TASK TO CARRY OUT => Below are some records; output exactly the lines from the line with "(514, 583) = (901, 457): white" to the line with "(728, 381) = (764, 250): orange", both ends kept, and nothing more.

DATA RECORDS =>
————

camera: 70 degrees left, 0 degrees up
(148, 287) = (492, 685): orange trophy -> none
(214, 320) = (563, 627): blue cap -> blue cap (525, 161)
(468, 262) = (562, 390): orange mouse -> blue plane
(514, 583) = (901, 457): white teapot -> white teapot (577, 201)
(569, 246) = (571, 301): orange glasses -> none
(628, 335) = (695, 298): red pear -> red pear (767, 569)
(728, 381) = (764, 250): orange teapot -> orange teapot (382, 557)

————

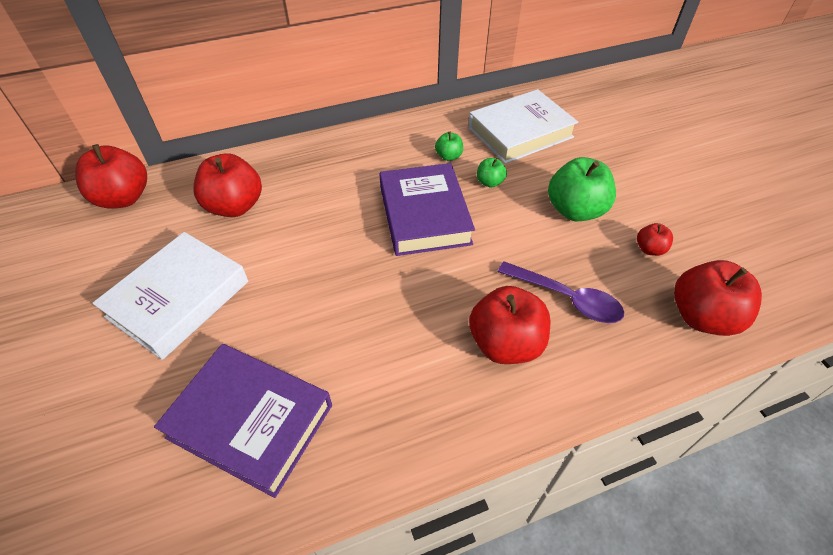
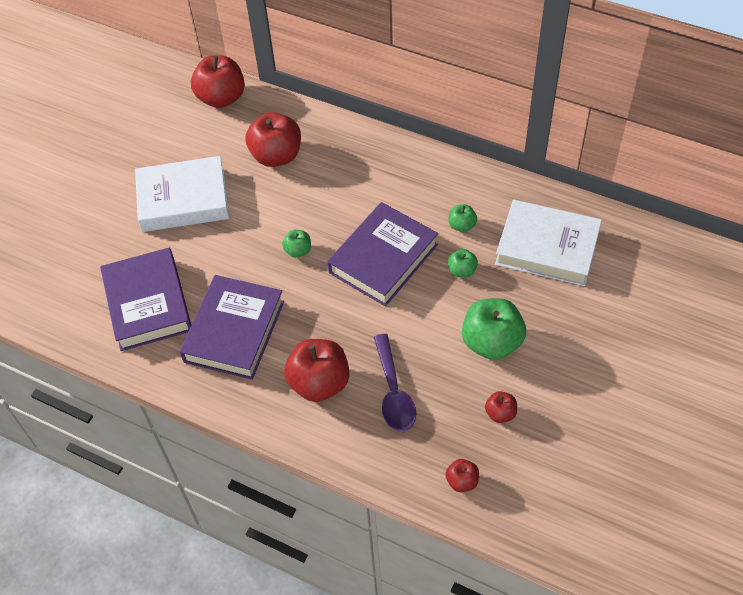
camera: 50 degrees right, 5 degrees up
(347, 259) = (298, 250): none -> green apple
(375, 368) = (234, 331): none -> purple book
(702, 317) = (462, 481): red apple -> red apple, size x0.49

————

WRITTEN SOLUTION =>
(514, 583) = (901, 457): white teapot -> white teapot (577, 201)
(569, 246) = (571, 301): orange glasses -> none
(628, 335) = (695, 298): red pear -> red pear (767, 569)
(728, 381) = (764, 250): orange teapot -> orange teapot (382, 557)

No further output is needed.